→ Goal of the exercise: Exactly the lines below starting at the line with "orange cheese: 13 -> 12" and ending at the line with "yellow rocket: 0 -> 2" are wanted, with both ends included. Leave out the pictures and add no other lines.

→ Material for this task:
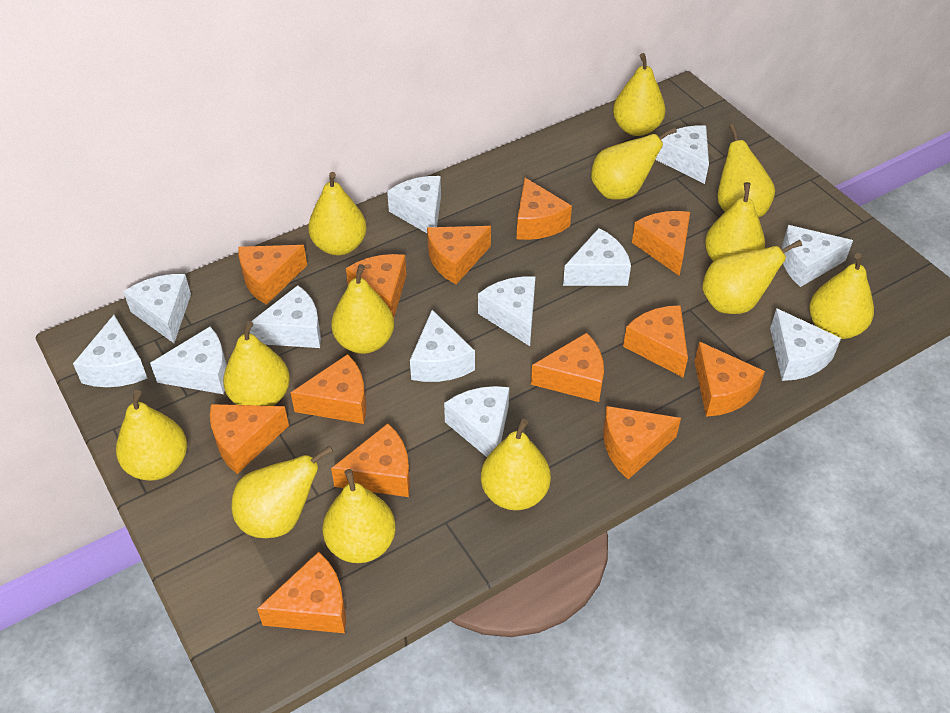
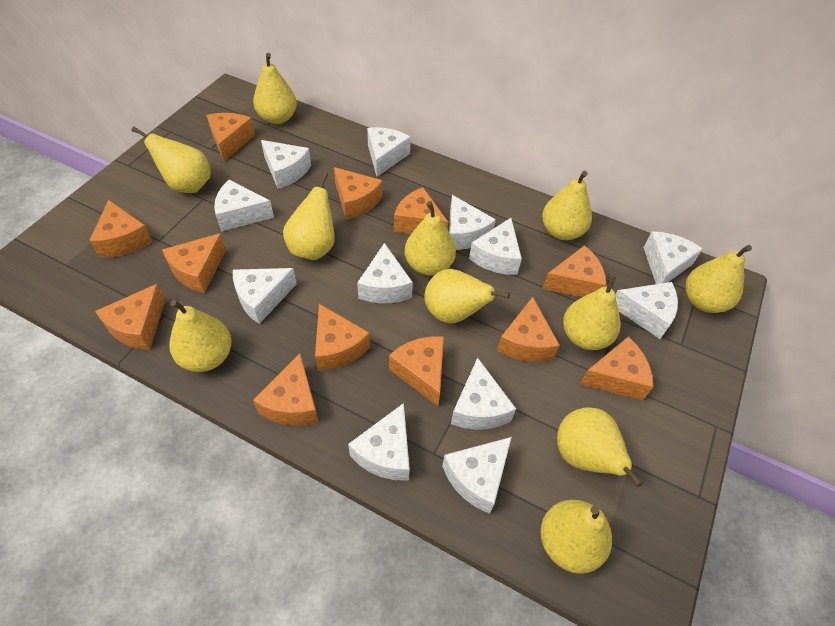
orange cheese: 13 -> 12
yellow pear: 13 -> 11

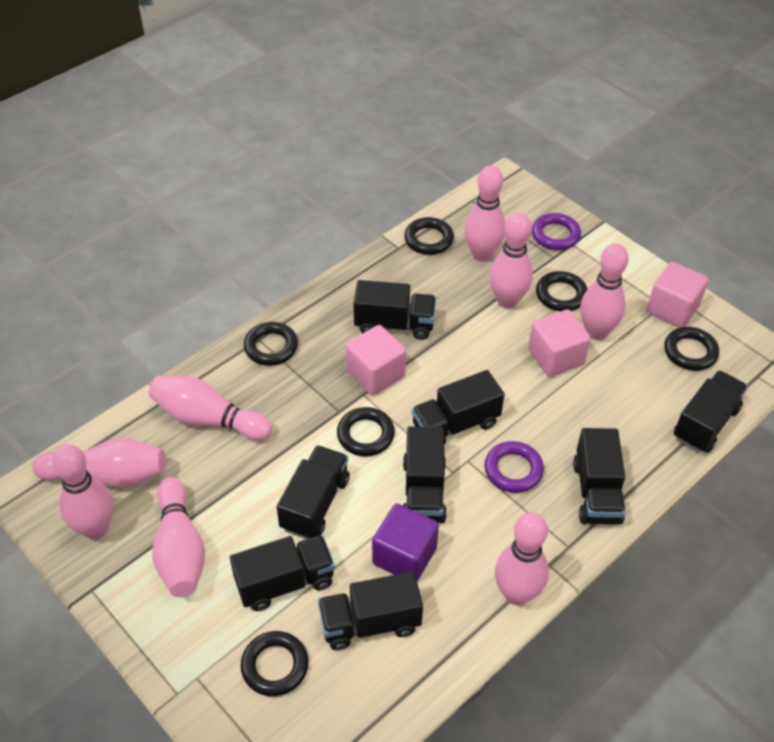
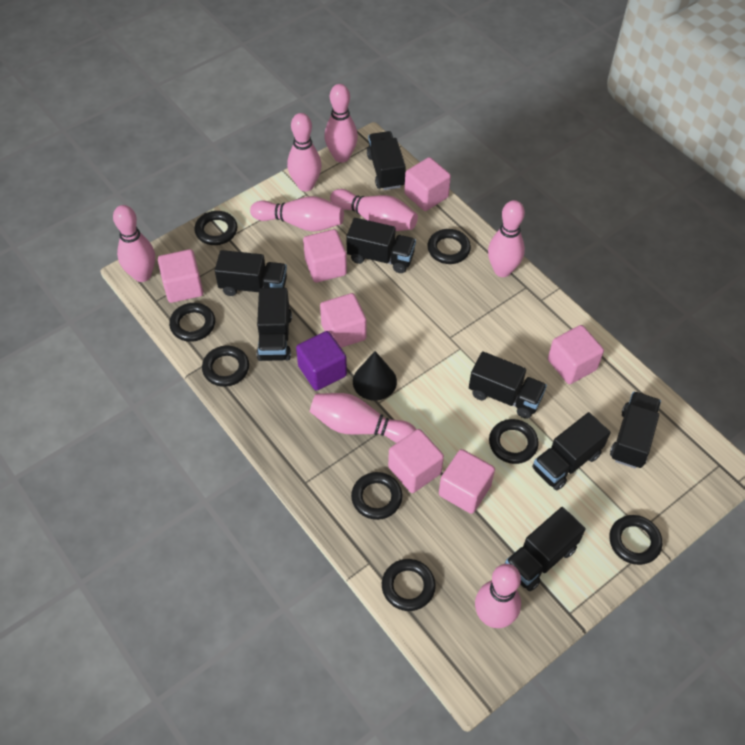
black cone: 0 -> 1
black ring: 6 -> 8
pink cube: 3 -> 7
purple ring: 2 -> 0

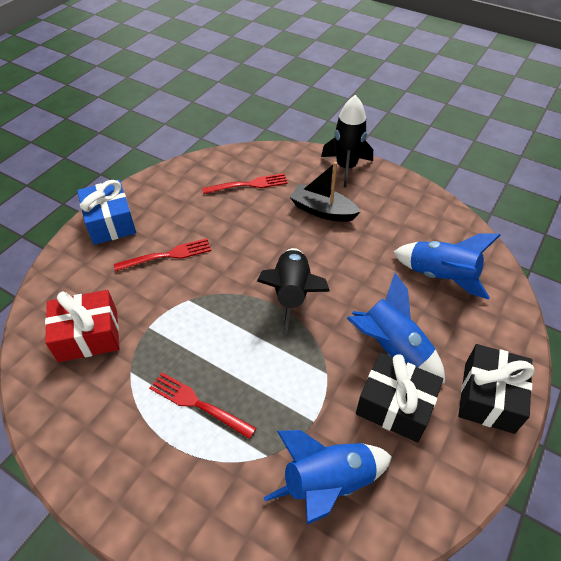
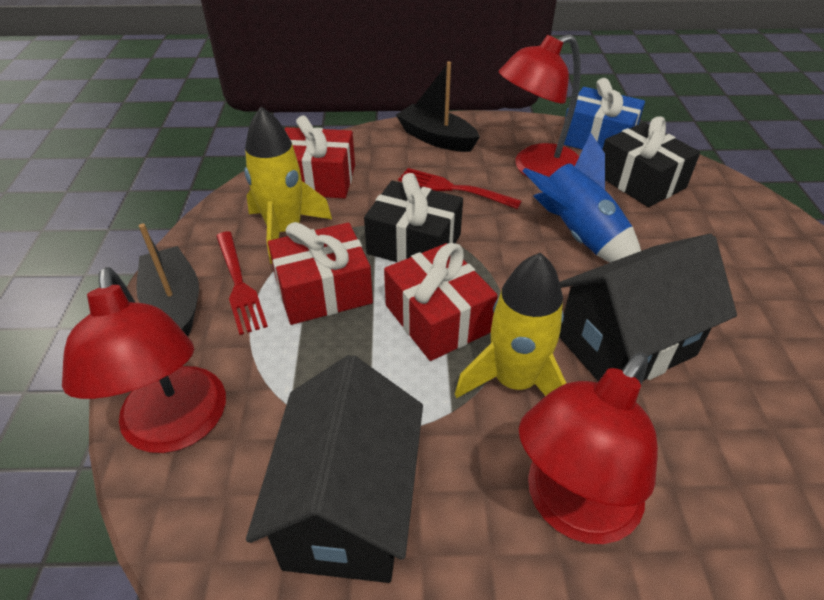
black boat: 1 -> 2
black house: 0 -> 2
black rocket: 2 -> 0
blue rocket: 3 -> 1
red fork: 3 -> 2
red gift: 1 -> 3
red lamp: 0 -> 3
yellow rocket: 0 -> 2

---

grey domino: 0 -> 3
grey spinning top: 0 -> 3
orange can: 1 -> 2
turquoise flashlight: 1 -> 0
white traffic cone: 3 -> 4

==

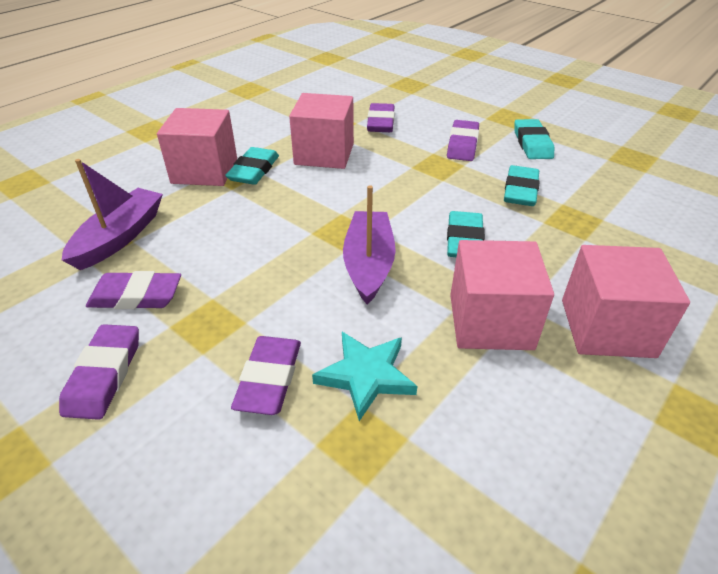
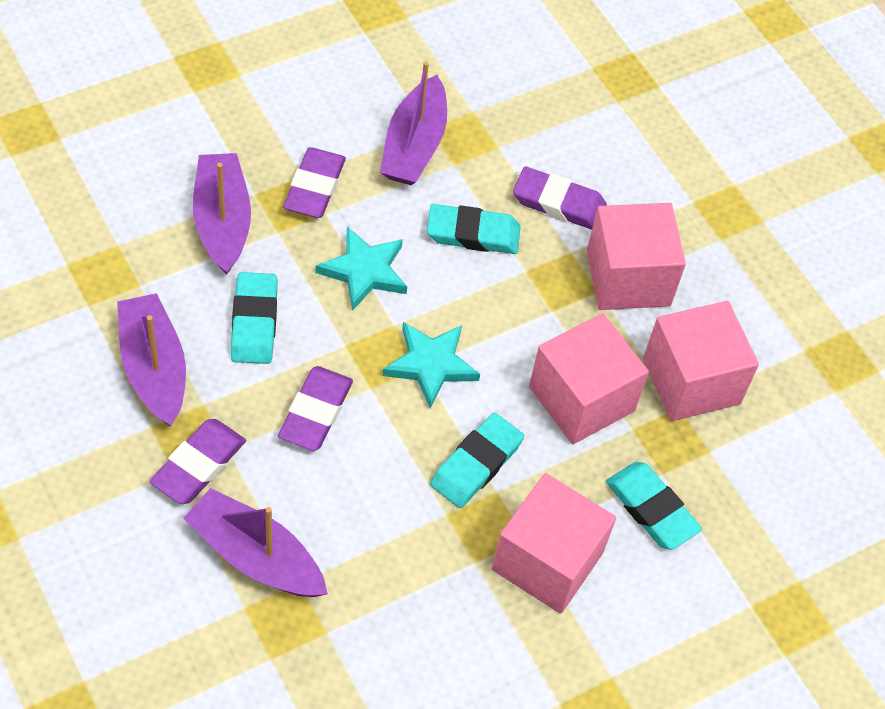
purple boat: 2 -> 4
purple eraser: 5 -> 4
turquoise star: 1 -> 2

→ Written answer:
orange cheese: 13 -> 12
yellow pear: 13 -> 11

black cone: 0 -> 1
black ring: 6 -> 8
pink cube: 3 -> 7
purple ring: 2 -> 0

black boat: 1 -> 2
black house: 0 -> 2
black rocket: 2 -> 0
blue rocket: 3 -> 1
red fork: 3 -> 2
red gift: 1 -> 3
red lamp: 0 -> 3
yellow rocket: 0 -> 2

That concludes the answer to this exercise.